(TASK DESCRIPTION): Your answer must match the records word for word and contain no pictures.

• • • • •

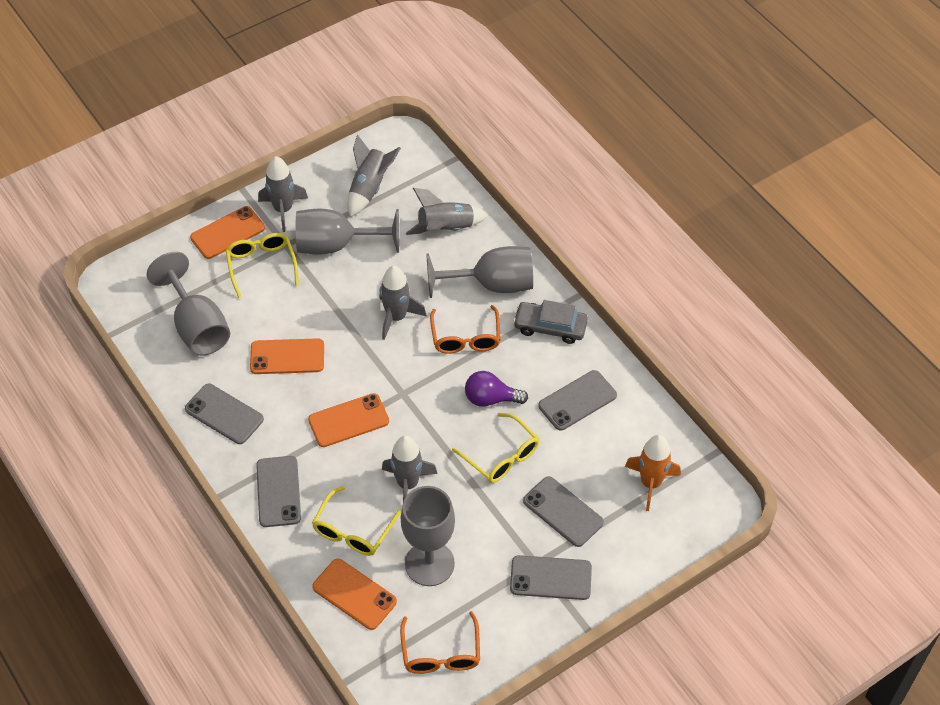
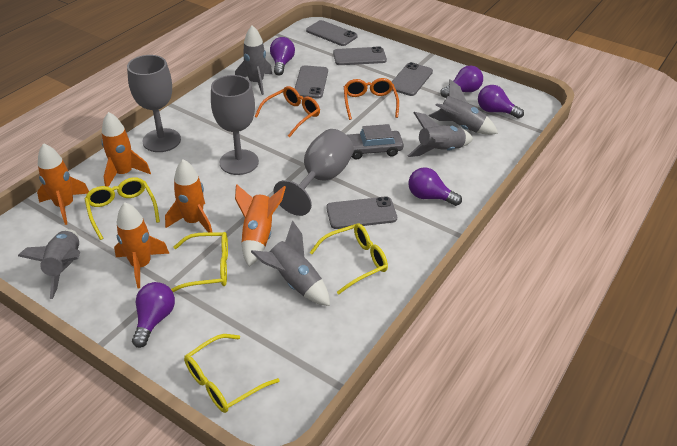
grey goblet: 4 -> 3
orange phone: 4 -> 0
orange rocket: 1 -> 5
purple light bulb: 1 -> 5
yellow glasses: 3 -> 4

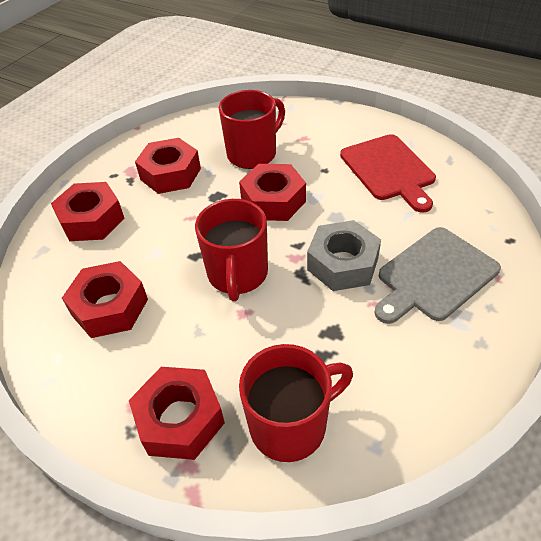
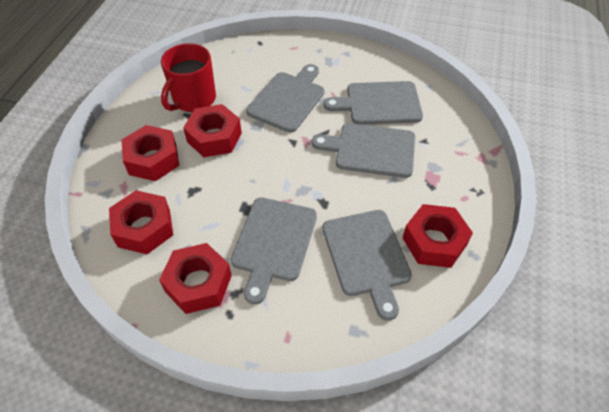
grey cutting board: 1 -> 5
grey nut: 1 -> 0
red cutting board: 1 -> 0
red mug: 3 -> 1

• • • • •

(OUTPUT):
grey goblet: 4 -> 3
orange phone: 4 -> 0
orange rocket: 1 -> 5
purple light bulb: 1 -> 5
yellow glasses: 3 -> 4

grey cutting board: 1 -> 5
grey nut: 1 -> 0
red cutting board: 1 -> 0
red mug: 3 -> 1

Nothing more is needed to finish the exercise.